Show every line from the entries that follow which holds the word "brick".

Source records
▬▬▬▬▬▬

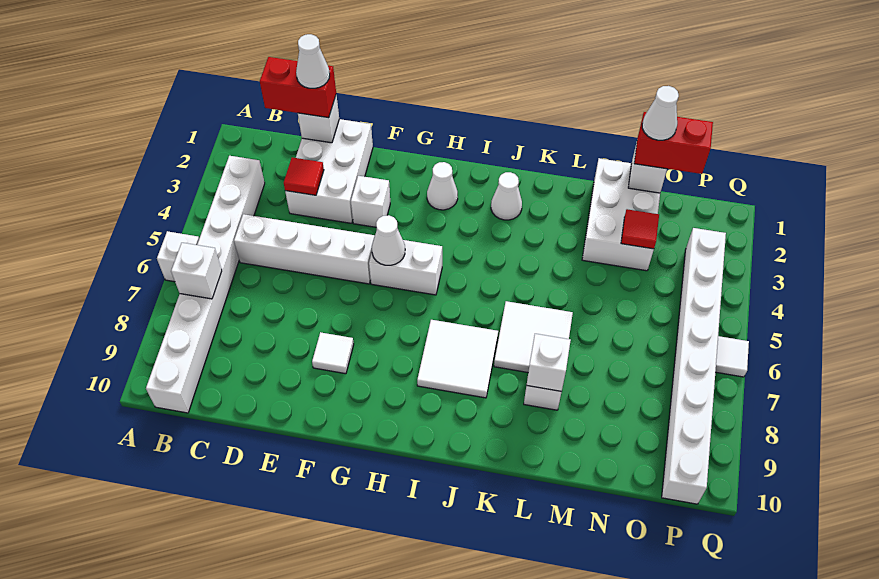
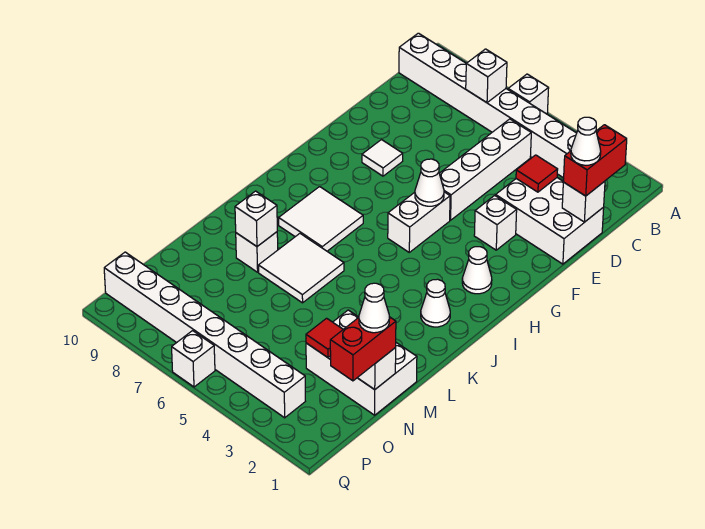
white tile Q6 level 1 -> white brick Q6 level 1

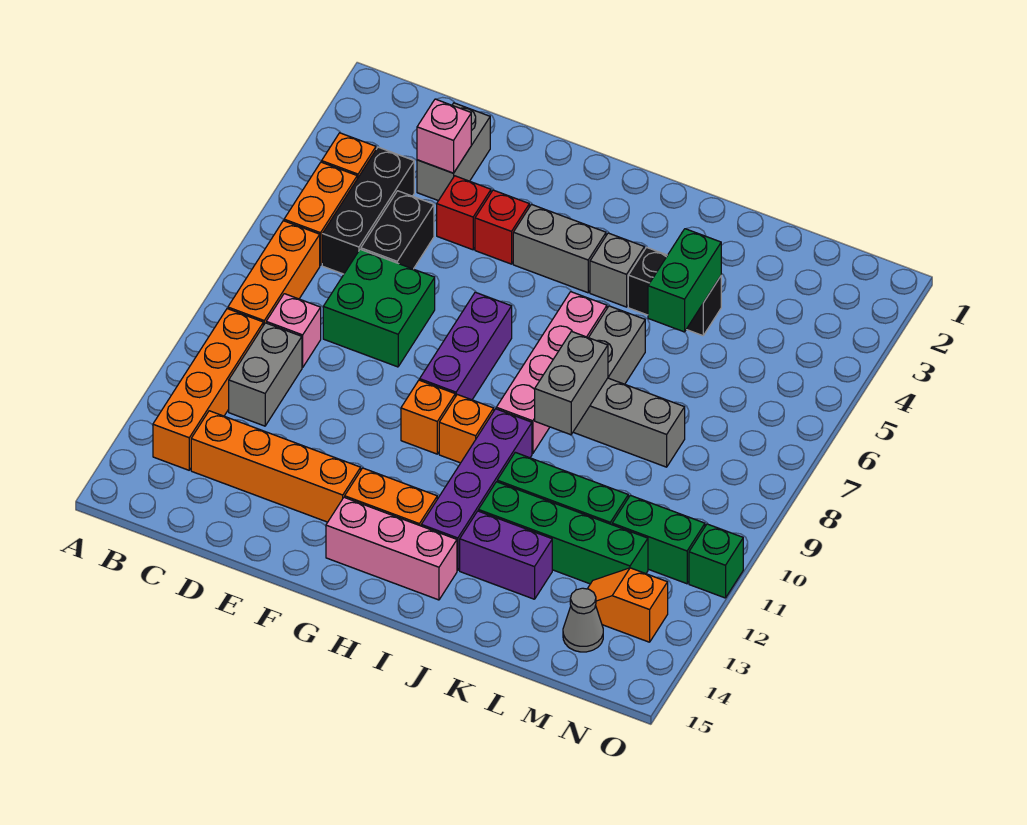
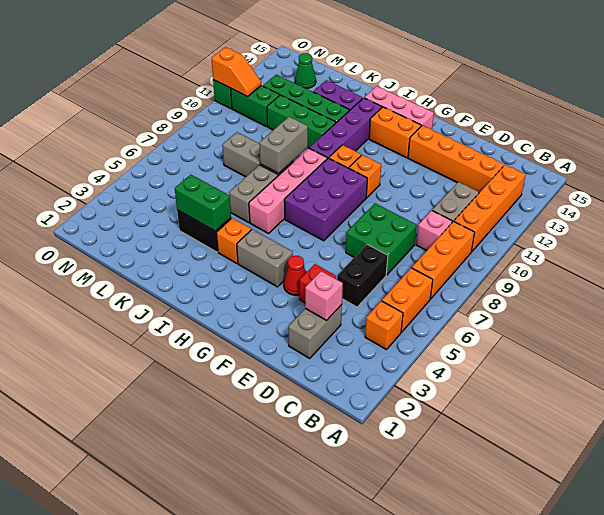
black brick C4:C6 level 1 -> none
red brick F4 level 1 -> red cone F4 level 1
purple brick G7:G9 level 1 -> purple brick G7:H9 level 1
grey brick I4 level 1 -> orange brick I4 level 1
green brick K4:K5 level 2 -> green brick J4:K4 level 2
orange slope M13:N13 level 1 top N -> orange slope N11:O11 level 2 top O
grey cone M14 level 1 -> green cone M14 level 1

▬▬▬▬▬▬

:: Solution for this exercise ::
white tile Q6 level 1 -> white brick Q6 level 1
black brick C4:C6 level 1 -> none
red brick F4 level 1 -> red cone F4 level 1
purple brick G7:G9 level 1 -> purple brick G7:H9 level 1
grey brick I4 level 1 -> orange brick I4 level 1
green brick K4:K5 level 2 -> green brick J4:K4 level 2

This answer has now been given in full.